Structured diff data:
- Opening Delimiter -

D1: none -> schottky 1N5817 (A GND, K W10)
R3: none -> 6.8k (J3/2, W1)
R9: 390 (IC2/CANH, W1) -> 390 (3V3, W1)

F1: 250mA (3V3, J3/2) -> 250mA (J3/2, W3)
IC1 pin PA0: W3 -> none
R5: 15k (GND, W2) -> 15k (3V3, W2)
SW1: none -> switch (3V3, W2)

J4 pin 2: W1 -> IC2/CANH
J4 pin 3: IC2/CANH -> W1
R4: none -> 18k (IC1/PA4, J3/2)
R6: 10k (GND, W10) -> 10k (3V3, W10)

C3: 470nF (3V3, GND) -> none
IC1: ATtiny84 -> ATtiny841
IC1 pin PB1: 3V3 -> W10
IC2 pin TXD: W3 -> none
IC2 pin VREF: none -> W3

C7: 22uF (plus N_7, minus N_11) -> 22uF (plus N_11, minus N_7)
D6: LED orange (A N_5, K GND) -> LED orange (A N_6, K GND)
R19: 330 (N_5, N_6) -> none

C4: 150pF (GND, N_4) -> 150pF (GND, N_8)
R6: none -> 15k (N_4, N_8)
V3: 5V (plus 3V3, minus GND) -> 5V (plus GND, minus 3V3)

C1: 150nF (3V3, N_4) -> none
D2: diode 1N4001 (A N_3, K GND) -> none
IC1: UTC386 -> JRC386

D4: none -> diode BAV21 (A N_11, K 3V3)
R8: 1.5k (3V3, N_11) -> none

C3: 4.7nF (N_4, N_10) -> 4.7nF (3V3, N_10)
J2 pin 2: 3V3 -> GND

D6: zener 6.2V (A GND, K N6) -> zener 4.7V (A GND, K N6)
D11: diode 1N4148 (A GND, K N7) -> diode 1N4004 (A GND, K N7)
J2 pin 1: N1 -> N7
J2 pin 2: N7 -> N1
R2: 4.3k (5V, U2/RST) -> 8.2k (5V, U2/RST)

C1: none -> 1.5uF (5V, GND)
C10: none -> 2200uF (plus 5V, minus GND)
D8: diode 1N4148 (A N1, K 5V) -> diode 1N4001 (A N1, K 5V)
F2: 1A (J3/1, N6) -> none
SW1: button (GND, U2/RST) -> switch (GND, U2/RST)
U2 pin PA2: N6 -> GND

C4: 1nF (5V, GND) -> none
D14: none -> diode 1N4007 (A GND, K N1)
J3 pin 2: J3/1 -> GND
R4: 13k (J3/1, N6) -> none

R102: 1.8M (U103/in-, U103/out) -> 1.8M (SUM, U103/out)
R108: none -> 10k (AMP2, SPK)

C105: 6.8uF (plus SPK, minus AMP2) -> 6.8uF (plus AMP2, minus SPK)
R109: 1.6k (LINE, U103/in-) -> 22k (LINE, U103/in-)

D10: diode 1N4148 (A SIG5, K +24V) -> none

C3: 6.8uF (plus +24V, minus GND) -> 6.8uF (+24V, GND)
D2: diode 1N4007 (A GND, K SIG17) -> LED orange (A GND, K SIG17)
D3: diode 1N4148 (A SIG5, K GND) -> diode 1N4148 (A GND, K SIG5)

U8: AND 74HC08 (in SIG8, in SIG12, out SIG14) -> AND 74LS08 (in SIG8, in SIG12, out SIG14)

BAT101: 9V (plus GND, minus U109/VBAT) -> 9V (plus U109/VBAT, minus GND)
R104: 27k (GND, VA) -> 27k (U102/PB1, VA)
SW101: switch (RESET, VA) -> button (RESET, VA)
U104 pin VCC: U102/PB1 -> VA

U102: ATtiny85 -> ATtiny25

- Closing Delimiter -

*Task objective:* Would you copy, unchanged, the stretch of the records above that begins at the line containing "R4: 13k (J3/1, N6) -> none" and ends at the line containing "R109: 1.6k (LINE, U103/in-)", and only that?

*Solution to this exercise:*
R4: 13k (J3/1, N6) -> none

R102: 1.8M (U103/in-, U103/out) -> 1.8M (SUM, U103/out)
R108: none -> 10k (AMP2, SPK)

C105: 6.8uF (plus SPK, minus AMP2) -> 6.8uF (plus AMP2, minus SPK)
R109: 1.6k (LINE, U103/in-) -> 22k (LINE, U103/in-)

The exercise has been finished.